Supplied data below:

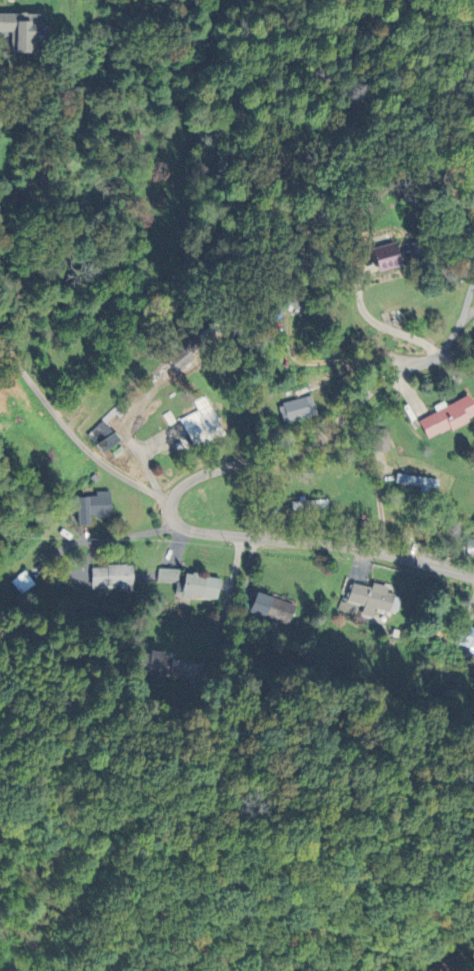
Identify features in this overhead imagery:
building: (23, 30)
building: (390, 256)
building: (299, 304)
road: (459, 320)
road: (381, 323)
building: (187, 353)
building: (297, 409)
building: (448, 416)
building: (201, 423)
road: (74, 436)
building: (105, 436)
building: (381, 440)
road: (147, 468)
building: (420, 482)
road: (177, 489)
building: (310, 504)
building: (93, 507)
road: (132, 533)
building: (470, 547)
building: (169, 575)
building: (113, 577)
building: (23, 582)
building: (201, 586)
building: (374, 598)
road: (225, 604)
building: (273, 608)
building: (469, 637)
building: (156, 663)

End of Supplied data.

Task: Pictures within the entries must not be reproduced; everything else is to be restated verbatim.

Response to the exercise:
Identify features in this overhead imagery:
building: (23, 30)
building: (390, 256)
building: (299, 304)
road: (459, 320)
road: (381, 323)
building: (187, 353)
building: (297, 409)
building: (448, 416)
building: (201, 423)
road: (74, 436)
building: (105, 436)
building: (381, 440)
road: (147, 468)
building: (420, 482)
road: (177, 489)
building: (310, 504)
building: (93, 507)
road: (132, 533)
building: (470, 547)
building: (169, 575)
building: (113, 577)
building: (23, 582)
building: (201, 586)
building: (374, 598)
road: (225, 604)
building: (273, 608)
building: (469, 637)
building: (156, 663)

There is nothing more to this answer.